** WHAT TO WORK ON **
Using the entries that follow, write out the line containing "none -> purple notepad [522,376,607,460]", the line containing "rosy goblet [136,396,205,505]", and every line between them, exactly and nothing else.

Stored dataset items
↓

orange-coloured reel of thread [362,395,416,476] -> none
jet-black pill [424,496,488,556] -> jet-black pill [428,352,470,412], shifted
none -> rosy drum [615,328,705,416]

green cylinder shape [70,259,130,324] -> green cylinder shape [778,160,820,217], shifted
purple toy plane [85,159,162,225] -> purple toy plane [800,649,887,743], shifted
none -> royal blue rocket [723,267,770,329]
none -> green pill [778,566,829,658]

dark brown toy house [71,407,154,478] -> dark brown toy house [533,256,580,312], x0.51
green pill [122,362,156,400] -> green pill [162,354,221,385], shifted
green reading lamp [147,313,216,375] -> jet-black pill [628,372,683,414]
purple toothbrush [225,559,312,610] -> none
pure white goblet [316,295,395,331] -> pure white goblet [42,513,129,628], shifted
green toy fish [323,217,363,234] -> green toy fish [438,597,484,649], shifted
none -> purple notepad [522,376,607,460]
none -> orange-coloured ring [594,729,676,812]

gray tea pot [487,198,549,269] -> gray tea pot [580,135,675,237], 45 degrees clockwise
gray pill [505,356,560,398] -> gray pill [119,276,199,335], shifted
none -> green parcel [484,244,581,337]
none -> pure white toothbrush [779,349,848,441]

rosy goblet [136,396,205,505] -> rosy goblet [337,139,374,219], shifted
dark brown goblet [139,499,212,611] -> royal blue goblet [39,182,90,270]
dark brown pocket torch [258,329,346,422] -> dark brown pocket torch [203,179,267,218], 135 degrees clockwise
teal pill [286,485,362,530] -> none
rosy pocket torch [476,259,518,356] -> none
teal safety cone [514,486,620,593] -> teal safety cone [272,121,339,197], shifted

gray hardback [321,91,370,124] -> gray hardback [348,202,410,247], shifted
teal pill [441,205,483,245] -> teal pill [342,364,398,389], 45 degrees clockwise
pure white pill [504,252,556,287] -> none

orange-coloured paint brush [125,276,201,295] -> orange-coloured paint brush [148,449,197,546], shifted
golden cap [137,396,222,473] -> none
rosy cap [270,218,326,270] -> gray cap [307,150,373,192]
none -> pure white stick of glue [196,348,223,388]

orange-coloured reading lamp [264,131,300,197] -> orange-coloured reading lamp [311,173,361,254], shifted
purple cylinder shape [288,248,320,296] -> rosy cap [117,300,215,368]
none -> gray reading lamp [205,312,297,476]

↑

** SOLUTION BELOW **
none -> purple notepad [522,376,607,460]
none -> orange-coloured ring [594,729,676,812]

gray tea pot [487,198,549,269] -> gray tea pot [580,135,675,237], 45 degrees clockwise
gray pill [505,356,560,398] -> gray pill [119,276,199,335], shifted
none -> green parcel [484,244,581,337]
none -> pure white toothbrush [779,349,848,441]

rosy goblet [136,396,205,505] -> rosy goblet [337,139,374,219], shifted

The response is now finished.